Extracted entries »
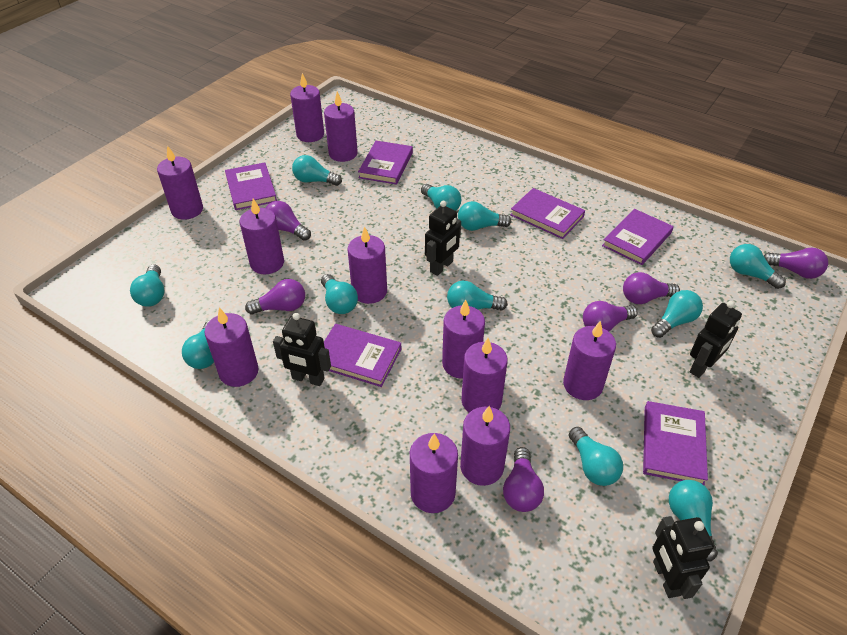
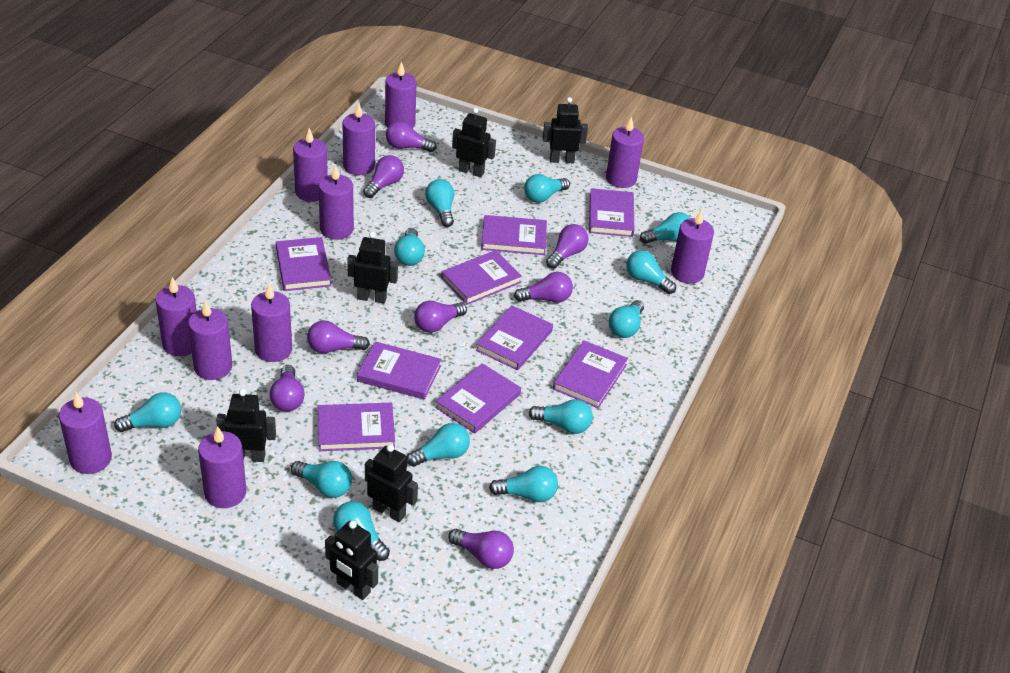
black robot: 4 -> 6
purple book: 6 -> 9
purple light bulb: 6 -> 8
turquoise light bulb: 11 -> 12

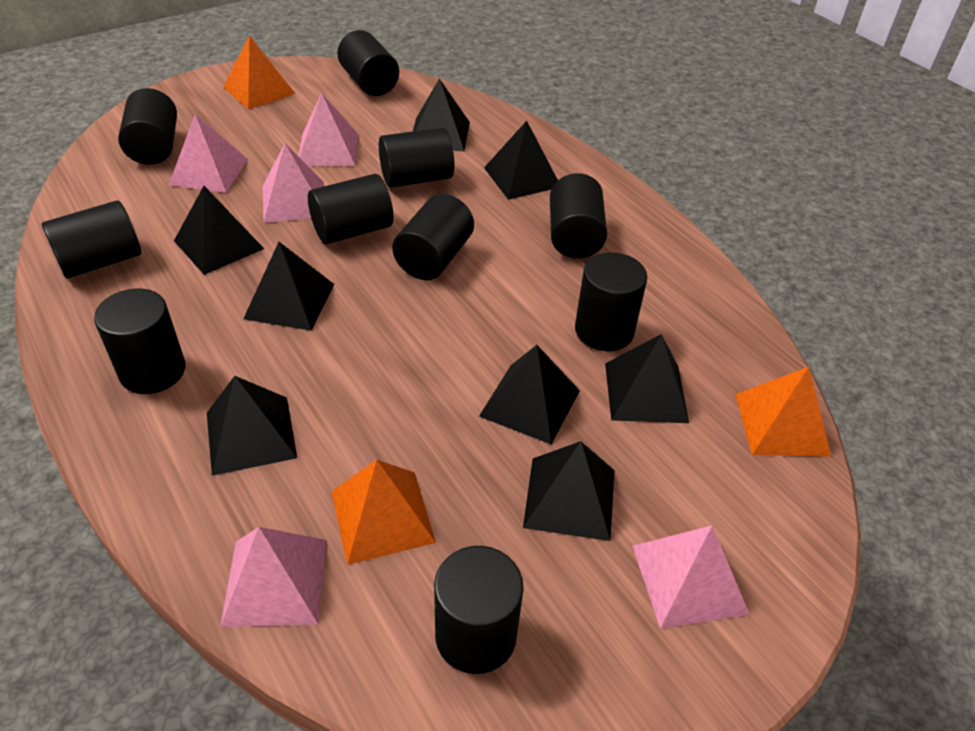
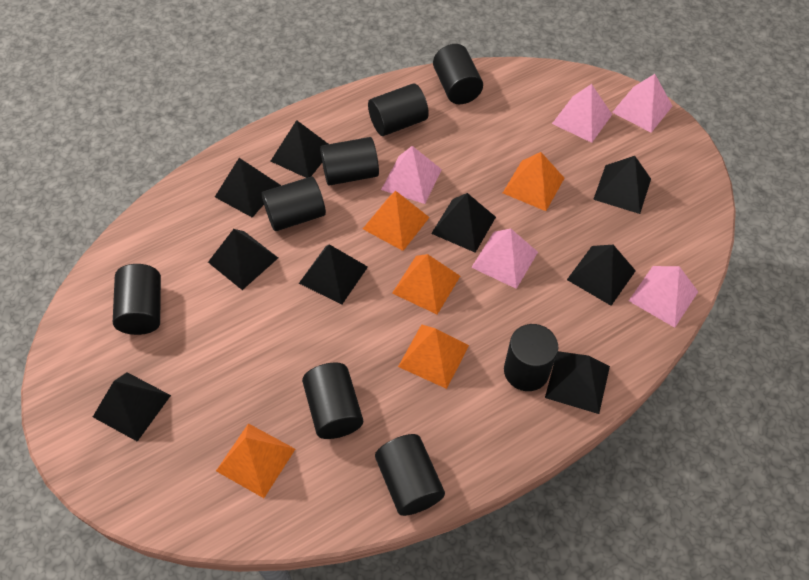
black cylinder: 10 -> 8
black pyramid: 8 -> 9
orange pyramid: 3 -> 5

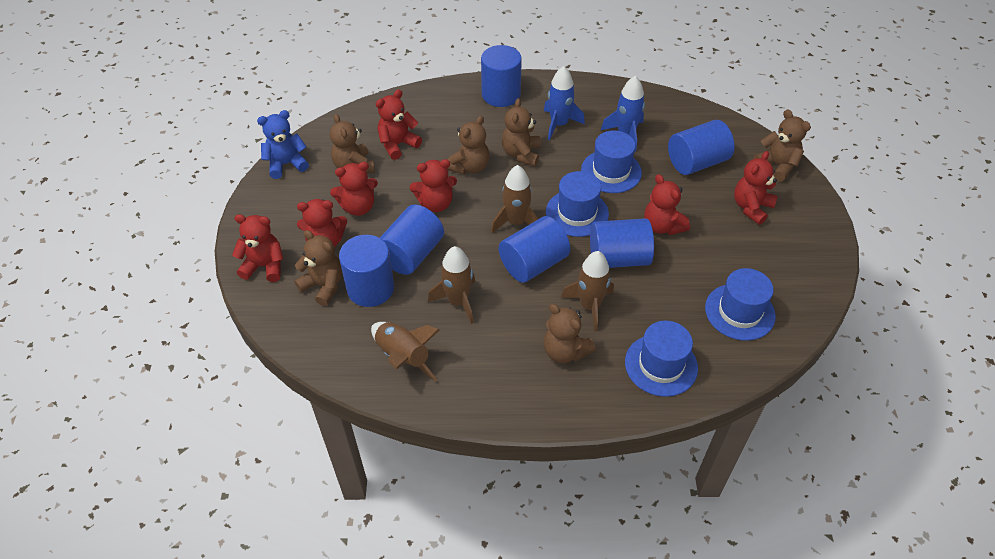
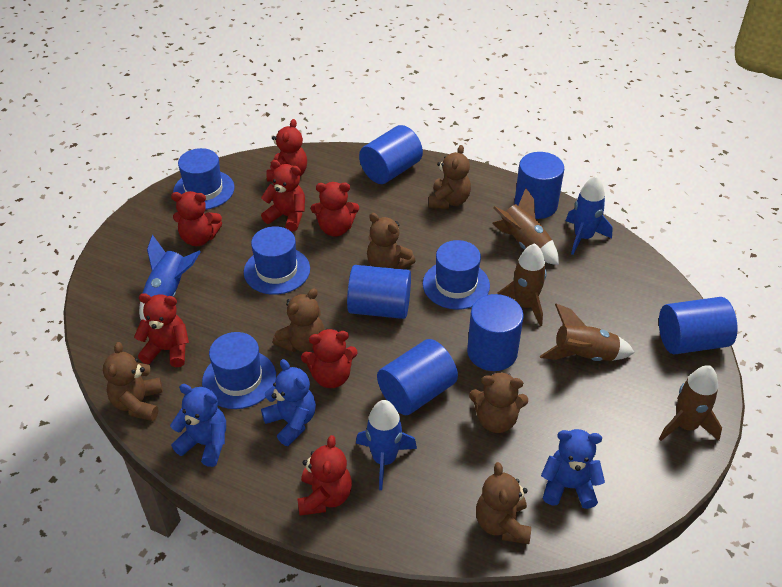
blue rocket: 2 -> 3
blue teddy bear: 1 -> 3

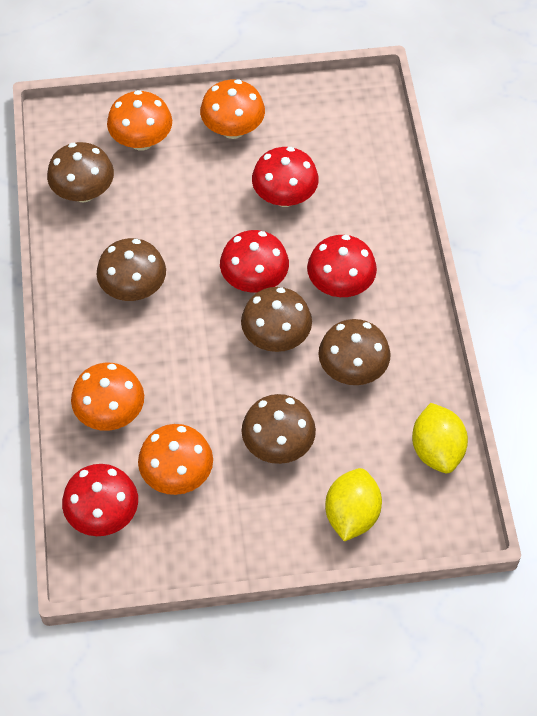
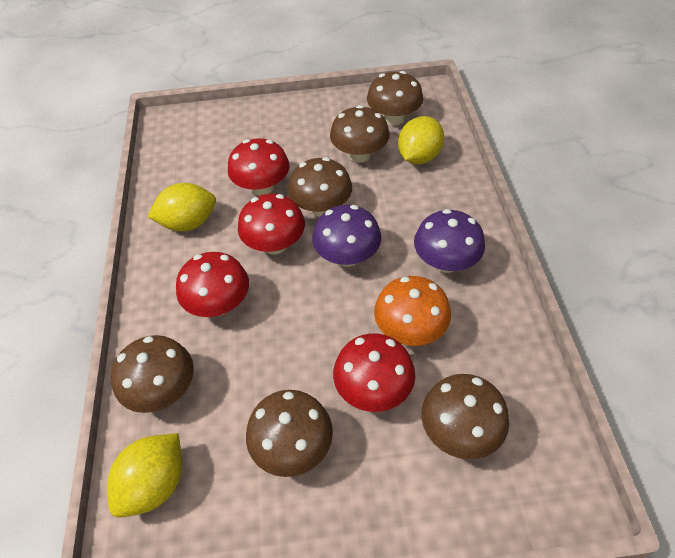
brown mushroom: 5 -> 6
orange mushroom: 4 -> 1
purple mushroom: 0 -> 2
yellow lemon: 2 -> 3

What you have to do » Once the pictures are removed, return the entries exactly as they stand.

Response to this exercise »
black robot: 4 -> 6
purple book: 6 -> 9
purple light bulb: 6 -> 8
turquoise light bulb: 11 -> 12

black cylinder: 10 -> 8
black pyramid: 8 -> 9
orange pyramid: 3 -> 5

blue rocket: 2 -> 3
blue teddy bear: 1 -> 3

brown mushroom: 5 -> 6
orange mushroom: 4 -> 1
purple mushroom: 0 -> 2
yellow lemon: 2 -> 3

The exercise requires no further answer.